:: Record excerpts ::
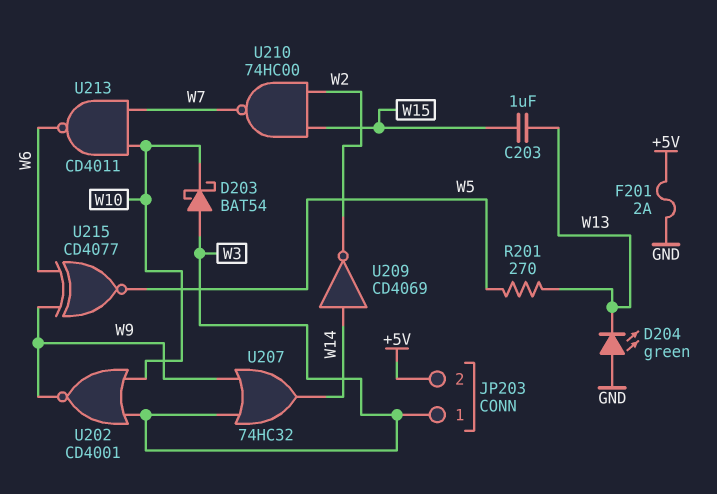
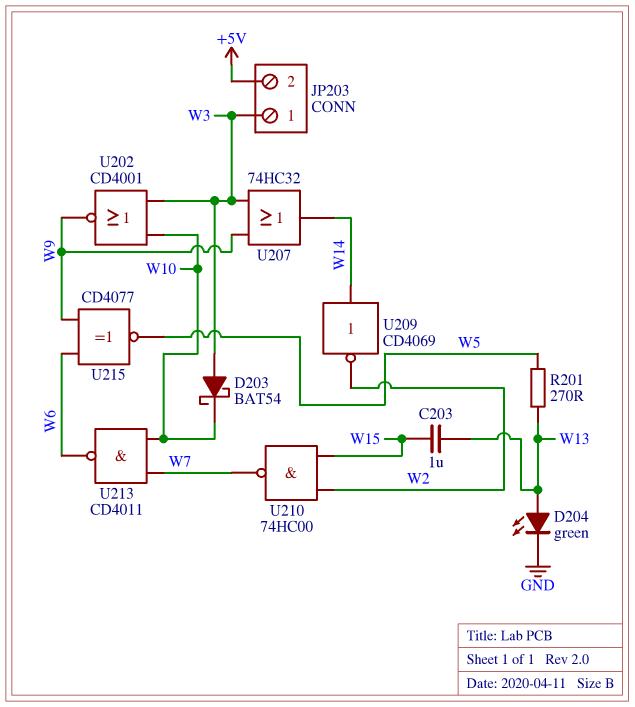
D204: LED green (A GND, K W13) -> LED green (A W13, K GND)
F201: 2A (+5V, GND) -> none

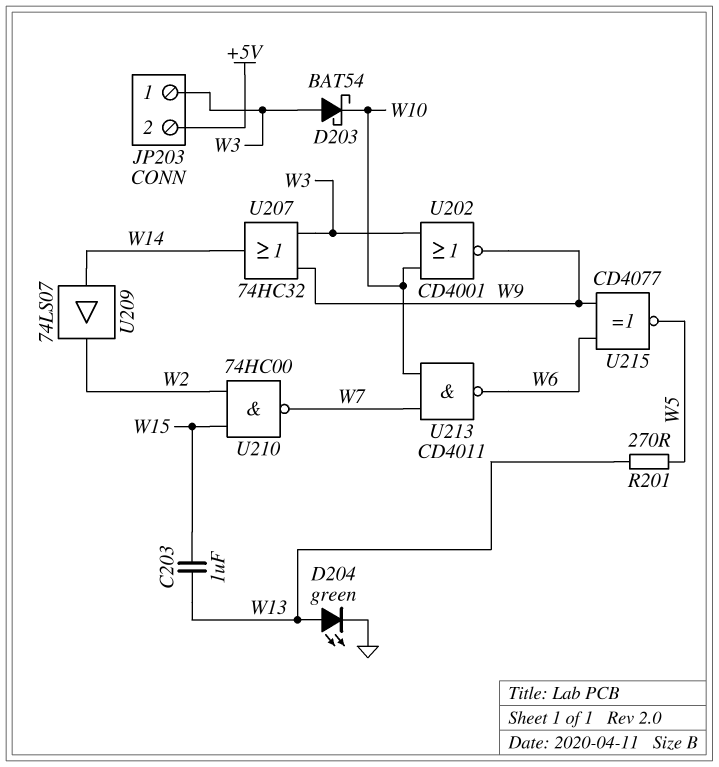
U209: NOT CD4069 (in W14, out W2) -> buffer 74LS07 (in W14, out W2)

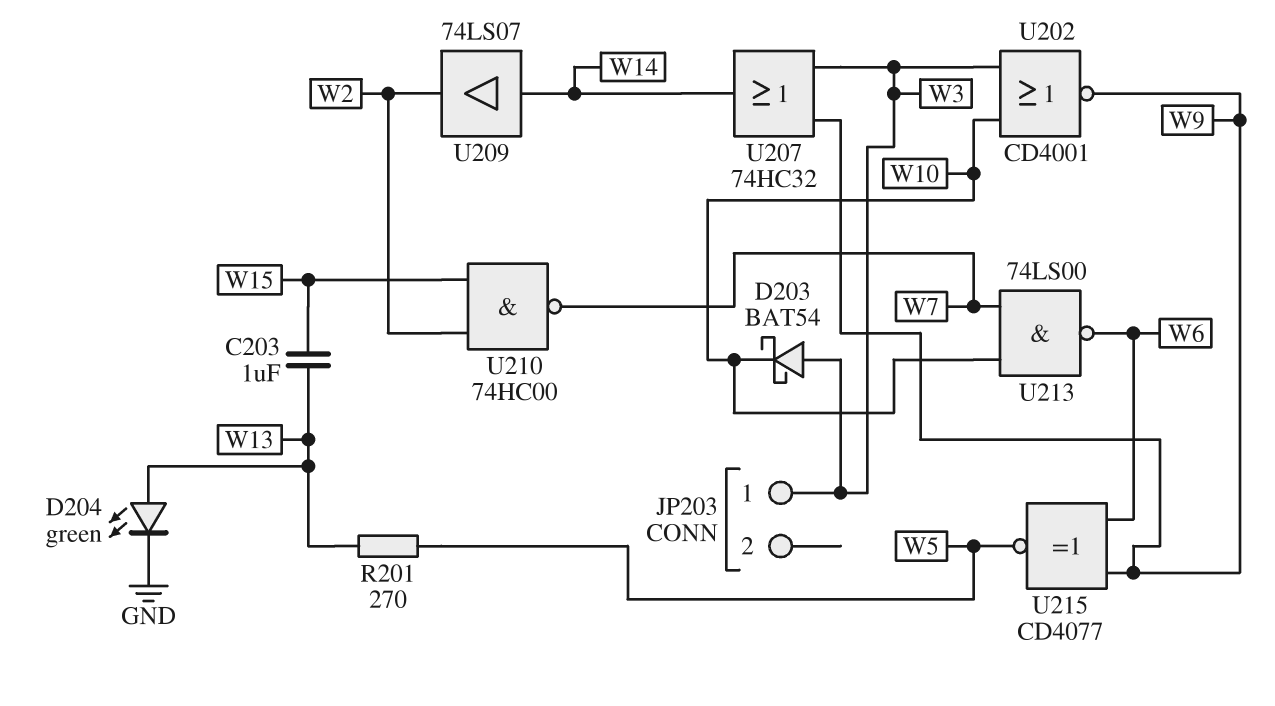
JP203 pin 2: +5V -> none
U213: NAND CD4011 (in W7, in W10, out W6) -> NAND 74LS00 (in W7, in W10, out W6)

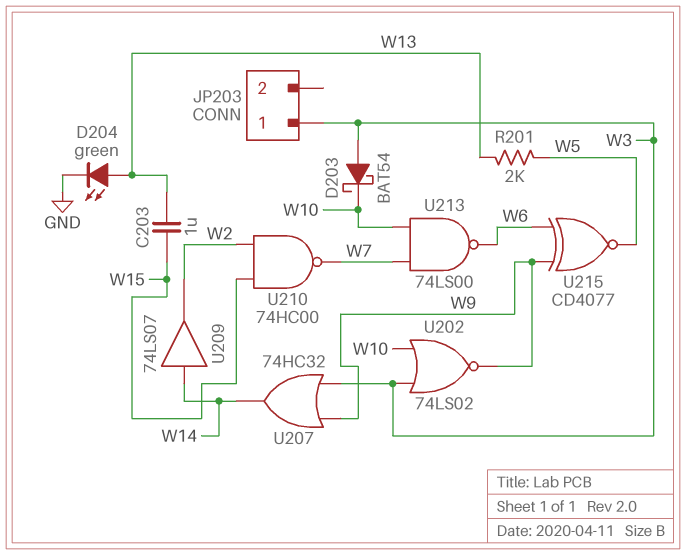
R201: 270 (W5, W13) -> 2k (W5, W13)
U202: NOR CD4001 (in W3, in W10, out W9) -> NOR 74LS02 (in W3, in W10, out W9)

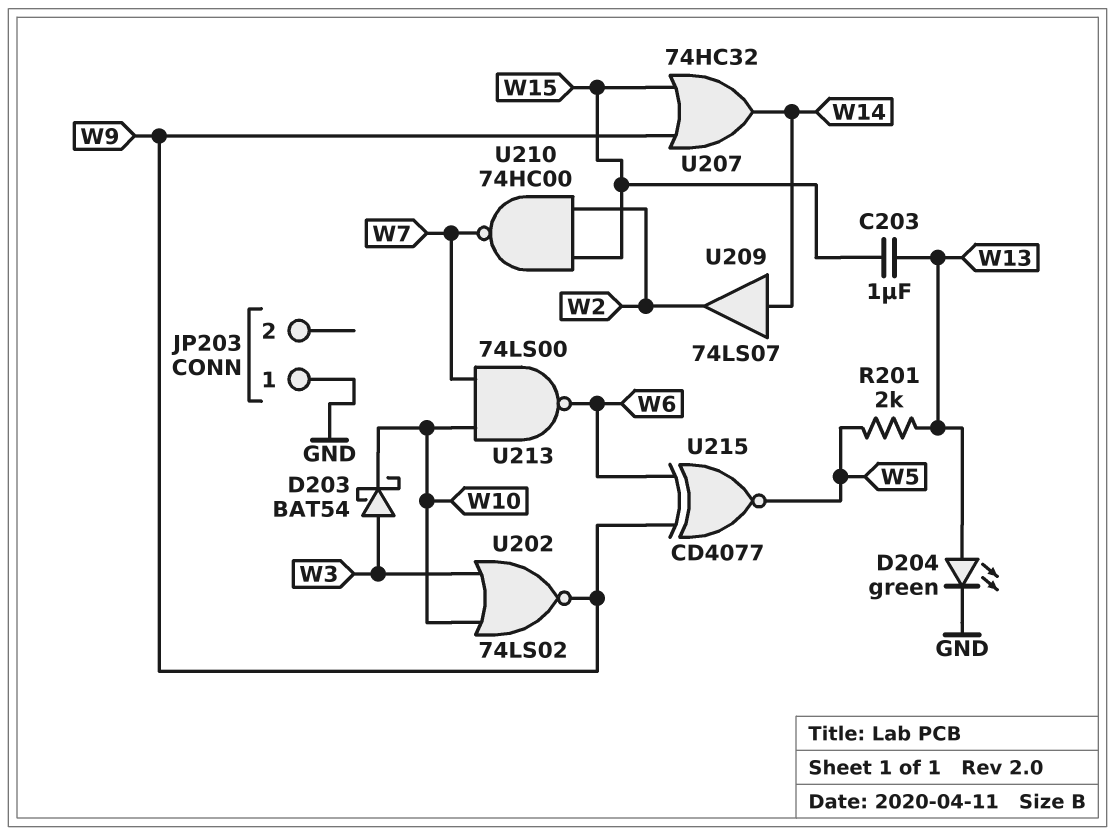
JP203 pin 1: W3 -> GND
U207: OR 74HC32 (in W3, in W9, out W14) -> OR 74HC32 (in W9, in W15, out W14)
:::
:: Record excerpts ::
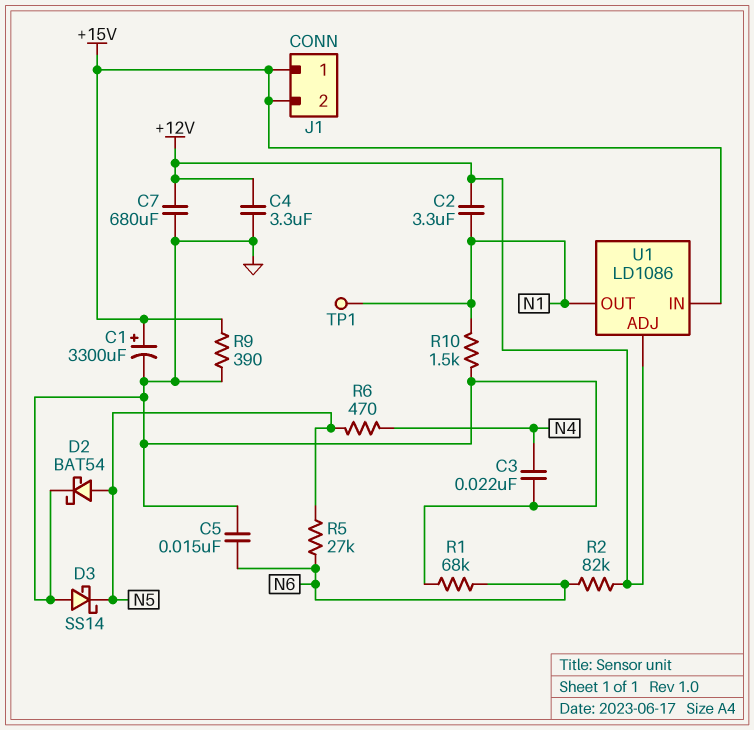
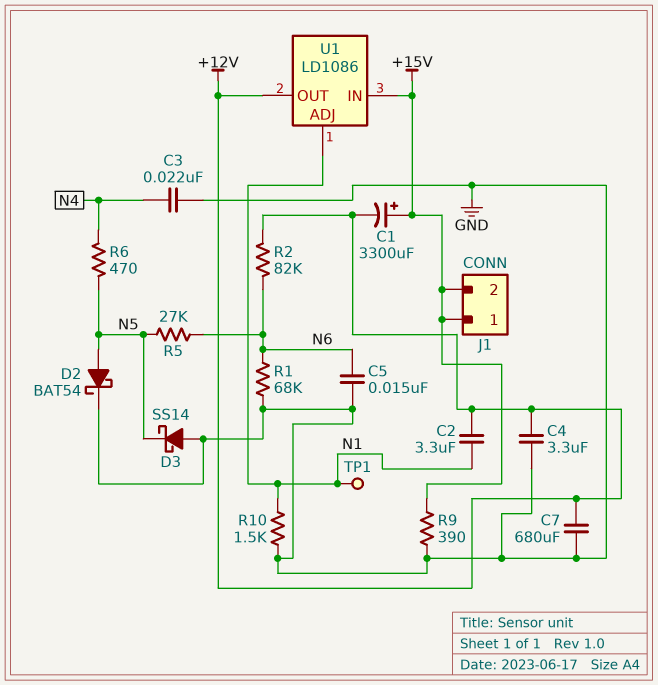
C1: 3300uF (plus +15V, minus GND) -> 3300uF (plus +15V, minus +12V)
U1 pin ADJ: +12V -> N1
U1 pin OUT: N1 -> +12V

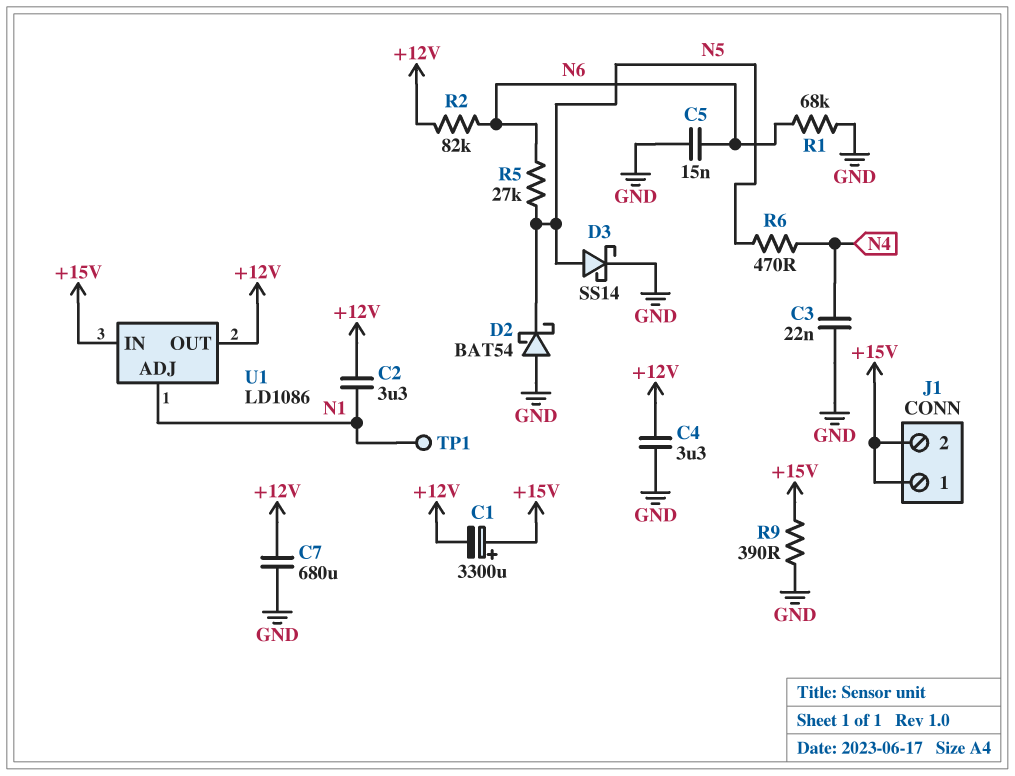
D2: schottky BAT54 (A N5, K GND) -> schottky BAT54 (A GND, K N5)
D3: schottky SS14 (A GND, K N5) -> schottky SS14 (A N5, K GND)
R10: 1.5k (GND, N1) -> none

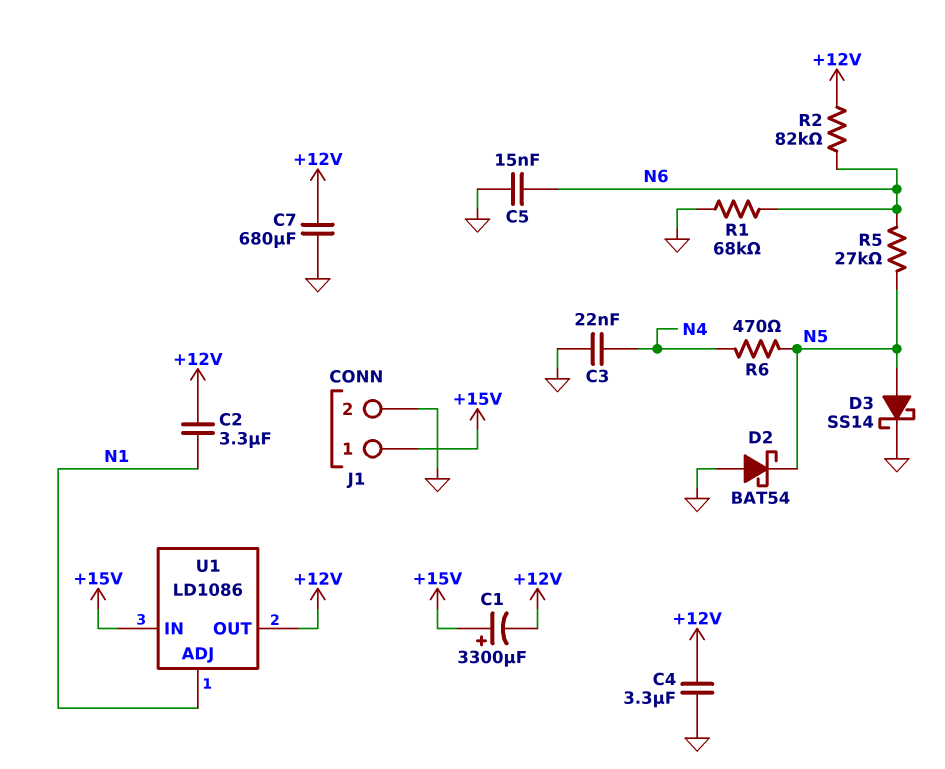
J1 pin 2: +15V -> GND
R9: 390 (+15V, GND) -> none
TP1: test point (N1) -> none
:::
:: Record excerpts ::
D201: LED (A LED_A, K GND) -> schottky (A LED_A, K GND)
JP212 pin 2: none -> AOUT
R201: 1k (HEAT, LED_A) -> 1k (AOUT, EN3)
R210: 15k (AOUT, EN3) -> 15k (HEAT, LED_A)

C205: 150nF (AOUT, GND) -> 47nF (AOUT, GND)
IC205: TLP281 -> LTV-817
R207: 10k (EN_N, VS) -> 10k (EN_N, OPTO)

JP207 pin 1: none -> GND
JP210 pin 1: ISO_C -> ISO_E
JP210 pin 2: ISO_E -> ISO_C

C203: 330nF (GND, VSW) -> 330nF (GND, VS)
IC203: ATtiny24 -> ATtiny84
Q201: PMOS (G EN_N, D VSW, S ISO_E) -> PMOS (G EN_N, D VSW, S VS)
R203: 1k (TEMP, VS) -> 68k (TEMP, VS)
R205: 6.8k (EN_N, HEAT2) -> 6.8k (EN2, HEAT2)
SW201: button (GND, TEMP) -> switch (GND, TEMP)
:::
*Assignment*
Each line above from the one with "R201: 1k (HEAT, LED_A) -> 1k (AOUT, EN3)" up to and including the one with "SW201: button (GND, TEMP)" must be set down exactly, and no line outside that span may appear.

*The completed task*
R201: 1k (HEAT, LED_A) -> 1k (AOUT, EN3)
R210: 15k (AOUT, EN3) -> 15k (HEAT, LED_A)

C205: 150nF (AOUT, GND) -> 47nF (AOUT, GND)
IC205: TLP281 -> LTV-817
R207: 10k (EN_N, VS) -> 10k (EN_N, OPTO)

JP207 pin 1: none -> GND
JP210 pin 1: ISO_C -> ISO_E
JP210 pin 2: ISO_E -> ISO_C

C203: 330nF (GND, VSW) -> 330nF (GND, VS)
IC203: ATtiny24 -> ATtiny84
Q201: PMOS (G EN_N, D VSW, S ISO_E) -> PMOS (G EN_N, D VSW, S VS)
R203: 1k (TEMP, VS) -> 68k (TEMP, VS)
R205: 6.8k (EN_N, HEAT2) -> 6.8k (EN2, HEAT2)
SW201: button (GND, TEMP) -> switch (GND, TEMP)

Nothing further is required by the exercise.